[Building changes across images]
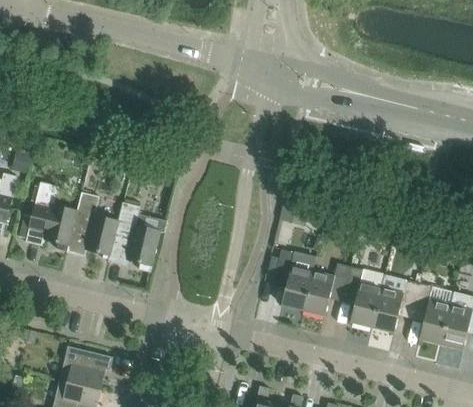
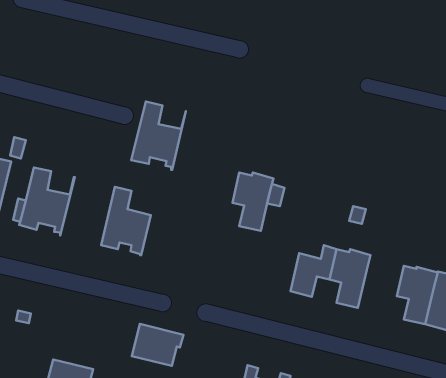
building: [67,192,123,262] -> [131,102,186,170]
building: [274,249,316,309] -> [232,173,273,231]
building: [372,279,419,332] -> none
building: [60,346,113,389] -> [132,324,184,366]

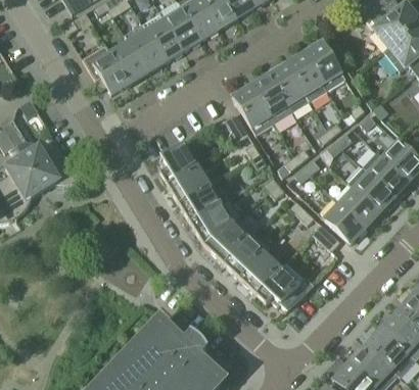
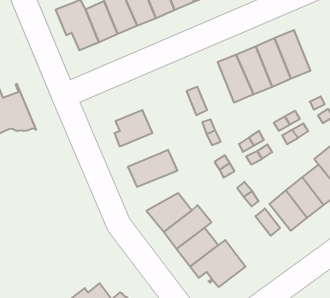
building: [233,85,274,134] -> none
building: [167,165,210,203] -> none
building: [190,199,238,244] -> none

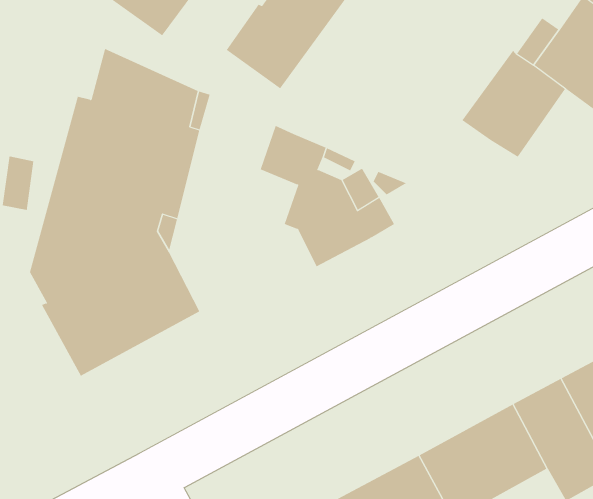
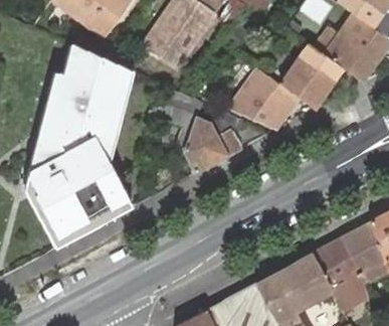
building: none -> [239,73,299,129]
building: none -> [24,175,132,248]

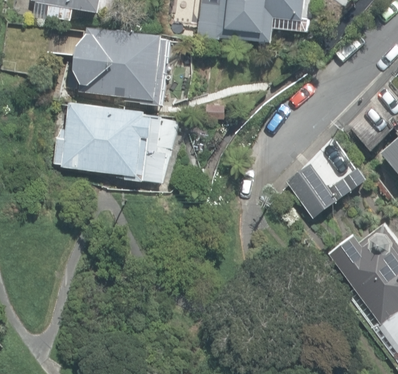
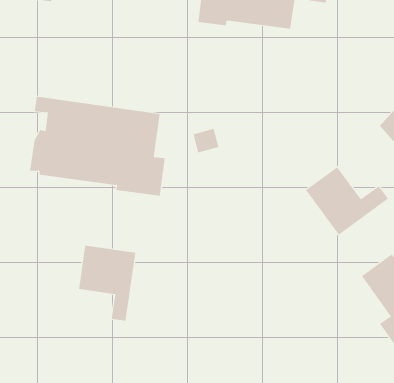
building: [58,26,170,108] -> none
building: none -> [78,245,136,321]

#### [YOUR INSTRUCTIONS]
What is needed is an exact copy of the lines from the one with "building: [190,199,238,244] -> none" through the end of the data above, both included, minus any pictures.

#### [RESULT]
building: [190,199,238,244] -> none

building: none -> [239,73,299,129]
building: none -> [24,175,132,248]

building: [58,26,170,108] -> none
building: none -> [78,245,136,321]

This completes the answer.